» Task requirements
The answer should be every line below, retyped exactly.

--------------------------------------------------

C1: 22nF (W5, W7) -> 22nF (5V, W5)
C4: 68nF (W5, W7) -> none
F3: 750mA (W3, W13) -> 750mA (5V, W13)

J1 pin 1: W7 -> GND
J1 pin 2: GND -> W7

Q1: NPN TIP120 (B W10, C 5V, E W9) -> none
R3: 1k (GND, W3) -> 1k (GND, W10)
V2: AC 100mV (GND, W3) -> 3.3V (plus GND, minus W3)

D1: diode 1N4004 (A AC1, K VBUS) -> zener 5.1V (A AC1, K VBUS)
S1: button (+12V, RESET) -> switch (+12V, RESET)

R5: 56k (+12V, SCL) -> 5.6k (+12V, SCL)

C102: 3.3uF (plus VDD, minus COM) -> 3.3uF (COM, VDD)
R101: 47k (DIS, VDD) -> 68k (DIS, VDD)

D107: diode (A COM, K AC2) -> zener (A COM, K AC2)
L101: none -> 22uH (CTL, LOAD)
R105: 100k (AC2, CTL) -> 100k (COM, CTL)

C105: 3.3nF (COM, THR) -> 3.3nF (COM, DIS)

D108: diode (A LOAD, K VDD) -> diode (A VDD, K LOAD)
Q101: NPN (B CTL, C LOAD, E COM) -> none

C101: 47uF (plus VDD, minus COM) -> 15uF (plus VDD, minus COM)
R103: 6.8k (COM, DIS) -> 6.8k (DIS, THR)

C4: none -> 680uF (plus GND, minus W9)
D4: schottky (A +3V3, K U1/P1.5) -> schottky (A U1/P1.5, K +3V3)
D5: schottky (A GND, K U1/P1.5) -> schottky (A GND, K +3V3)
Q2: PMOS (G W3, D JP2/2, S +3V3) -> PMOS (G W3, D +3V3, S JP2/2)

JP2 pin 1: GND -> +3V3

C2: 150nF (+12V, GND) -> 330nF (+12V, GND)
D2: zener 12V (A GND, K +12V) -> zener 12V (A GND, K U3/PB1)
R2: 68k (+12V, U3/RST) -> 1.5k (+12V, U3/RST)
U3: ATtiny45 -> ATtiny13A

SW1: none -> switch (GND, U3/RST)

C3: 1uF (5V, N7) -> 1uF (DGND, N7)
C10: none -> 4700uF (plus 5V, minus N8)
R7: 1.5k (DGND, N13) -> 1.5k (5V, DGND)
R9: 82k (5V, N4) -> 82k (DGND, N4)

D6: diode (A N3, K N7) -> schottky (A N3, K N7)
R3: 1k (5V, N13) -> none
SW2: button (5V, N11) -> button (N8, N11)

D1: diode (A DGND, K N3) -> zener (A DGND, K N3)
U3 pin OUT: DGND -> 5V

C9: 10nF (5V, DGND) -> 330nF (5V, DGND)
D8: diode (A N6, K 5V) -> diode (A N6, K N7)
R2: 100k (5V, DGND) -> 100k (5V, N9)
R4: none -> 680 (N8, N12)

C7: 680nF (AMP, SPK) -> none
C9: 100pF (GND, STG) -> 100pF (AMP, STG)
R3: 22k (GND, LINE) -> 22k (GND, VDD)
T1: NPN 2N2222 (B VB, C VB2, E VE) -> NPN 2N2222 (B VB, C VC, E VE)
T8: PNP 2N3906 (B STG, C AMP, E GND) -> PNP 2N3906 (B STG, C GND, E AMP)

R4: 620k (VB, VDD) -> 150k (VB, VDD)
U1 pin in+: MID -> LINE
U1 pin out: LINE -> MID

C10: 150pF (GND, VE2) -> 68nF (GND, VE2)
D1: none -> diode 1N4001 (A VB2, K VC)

--------------------------------------------------

» Response to the task
C1: 22nF (W5, W7) -> 22nF (5V, W5)
C4: 68nF (W5, W7) -> none
F3: 750mA (W3, W13) -> 750mA (5V, W13)

J1 pin 1: W7 -> GND
J1 pin 2: GND -> W7

Q1: NPN TIP120 (B W10, C 5V, E W9) -> none
R3: 1k (GND, W3) -> 1k (GND, W10)
V2: AC 100mV (GND, W3) -> 3.3V (plus GND, minus W3)

D1: diode 1N4004 (A AC1, K VBUS) -> zener 5.1V (A AC1, K VBUS)
S1: button (+12V, RESET) -> switch (+12V, RESET)

R5: 56k (+12V, SCL) -> 5.6k (+12V, SCL)

C102: 3.3uF (plus VDD, minus COM) -> 3.3uF (COM, VDD)
R101: 47k (DIS, VDD) -> 68k (DIS, VDD)

D107: diode (A COM, K AC2) -> zener (A COM, K AC2)
L101: none -> 22uH (CTL, LOAD)
R105: 100k (AC2, CTL) -> 100k (COM, CTL)

C105: 3.3nF (COM, THR) -> 3.3nF (COM, DIS)

D108: diode (A LOAD, K VDD) -> diode (A VDD, K LOAD)
Q101: NPN (B CTL, C LOAD, E COM) -> none

C101: 47uF (plus VDD, minus COM) -> 15uF (plus VDD, minus COM)
R103: 6.8k (COM, DIS) -> 6.8k (DIS, THR)

C4: none -> 680uF (plus GND, minus W9)
D4: schottky (A +3V3, K U1/P1.5) -> schottky (A U1/P1.5, K +3V3)
D5: schottky (A GND, K U1/P1.5) -> schottky (A GND, K +3V3)
Q2: PMOS (G W3, D JP2/2, S +3V3) -> PMOS (G W3, D +3V3, S JP2/2)

JP2 pin 1: GND -> +3V3

C2: 150nF (+12V, GND) -> 330nF (+12V, GND)
D2: zener 12V (A GND, K +12V) -> zener 12V (A GND, K U3/PB1)
R2: 68k (+12V, U3/RST) -> 1.5k (+12V, U3/RST)
U3: ATtiny45 -> ATtiny13A

SW1: none -> switch (GND, U3/RST)

C3: 1uF (5V, N7) -> 1uF (DGND, N7)
C10: none -> 4700uF (plus 5V, minus N8)
R7: 1.5k (DGND, N13) -> 1.5k (5V, DGND)
R9: 82k (5V, N4) -> 82k (DGND, N4)

D6: diode (A N3, K N7) -> schottky (A N3, K N7)
R3: 1k (5V, N13) -> none
SW2: button (5V, N11) -> button (N8, N11)

D1: diode (A DGND, K N3) -> zener (A DGND, K N3)
U3 pin OUT: DGND -> 5V

C9: 10nF (5V, DGND) -> 330nF (5V, DGND)
D8: diode (A N6, K 5V) -> diode (A N6, K N7)
R2: 100k (5V, DGND) -> 100k (5V, N9)
R4: none -> 680 (N8, N12)

C7: 680nF (AMP, SPK) -> none
C9: 100pF (GND, STG) -> 100pF (AMP, STG)
R3: 22k (GND, LINE) -> 22k (GND, VDD)
T1: NPN 2N2222 (B VB, C VB2, E VE) -> NPN 2N2222 (B VB, C VC, E VE)
T8: PNP 2N3906 (B STG, C AMP, E GND) -> PNP 2N3906 (B STG, C GND, E AMP)

R4: 620k (VB, VDD) -> 150k (VB, VDD)
U1 pin in+: MID -> LINE
U1 pin out: LINE -> MID

C10: 150pF (GND, VE2) -> 68nF (GND, VE2)
D1: none -> diode 1N4001 (A VB2, K VC)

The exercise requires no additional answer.